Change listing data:
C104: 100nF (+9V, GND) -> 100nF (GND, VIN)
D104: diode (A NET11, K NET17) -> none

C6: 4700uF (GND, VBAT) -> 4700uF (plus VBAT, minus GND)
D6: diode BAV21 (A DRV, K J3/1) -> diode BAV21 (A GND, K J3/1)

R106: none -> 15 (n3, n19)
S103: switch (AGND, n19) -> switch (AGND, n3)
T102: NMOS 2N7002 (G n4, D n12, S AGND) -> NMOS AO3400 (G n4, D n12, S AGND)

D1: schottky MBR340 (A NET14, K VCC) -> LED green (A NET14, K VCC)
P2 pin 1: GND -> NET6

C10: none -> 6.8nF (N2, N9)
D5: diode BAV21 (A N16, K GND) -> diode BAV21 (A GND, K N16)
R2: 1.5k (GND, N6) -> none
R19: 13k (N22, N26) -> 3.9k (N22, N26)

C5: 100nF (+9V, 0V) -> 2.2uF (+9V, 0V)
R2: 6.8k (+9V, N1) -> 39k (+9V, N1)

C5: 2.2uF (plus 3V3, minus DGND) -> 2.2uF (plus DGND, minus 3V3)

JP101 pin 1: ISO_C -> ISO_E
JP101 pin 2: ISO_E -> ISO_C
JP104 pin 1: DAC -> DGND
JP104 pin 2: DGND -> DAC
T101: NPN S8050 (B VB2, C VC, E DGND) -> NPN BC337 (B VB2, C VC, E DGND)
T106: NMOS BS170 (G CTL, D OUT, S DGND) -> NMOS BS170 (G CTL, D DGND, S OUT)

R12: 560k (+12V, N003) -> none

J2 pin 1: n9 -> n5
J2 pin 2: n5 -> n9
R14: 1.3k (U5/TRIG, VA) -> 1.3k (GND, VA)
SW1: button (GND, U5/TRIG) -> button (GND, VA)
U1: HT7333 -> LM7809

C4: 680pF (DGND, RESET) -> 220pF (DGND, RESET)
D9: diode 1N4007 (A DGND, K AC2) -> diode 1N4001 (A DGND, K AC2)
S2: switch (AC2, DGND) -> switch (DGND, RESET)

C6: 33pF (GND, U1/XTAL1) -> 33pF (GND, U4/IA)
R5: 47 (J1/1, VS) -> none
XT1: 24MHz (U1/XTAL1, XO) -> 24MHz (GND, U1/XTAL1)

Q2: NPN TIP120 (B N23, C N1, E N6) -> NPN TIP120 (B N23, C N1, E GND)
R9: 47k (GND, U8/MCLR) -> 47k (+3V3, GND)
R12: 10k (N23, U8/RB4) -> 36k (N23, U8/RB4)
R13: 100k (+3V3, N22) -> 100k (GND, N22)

What needs to be done: Begin at the first line of the records above and restate each line word for word, stopping after the line with "T102: NMOS 2N7002".

Written answer:
C104: 100nF (+9V, GND) -> 100nF (GND, VIN)
D104: diode (A NET11, K NET17) -> none

C6: 4700uF (GND, VBAT) -> 4700uF (plus VBAT, minus GND)
D6: diode BAV21 (A DRV, K J3/1) -> diode BAV21 (A GND, K J3/1)

R106: none -> 15 (n3, n19)
S103: switch (AGND, n19) -> switch (AGND, n3)
T102: NMOS 2N7002 (G n4, D n12, S AGND) -> NMOS AO3400 (G n4, D n12, S AGND)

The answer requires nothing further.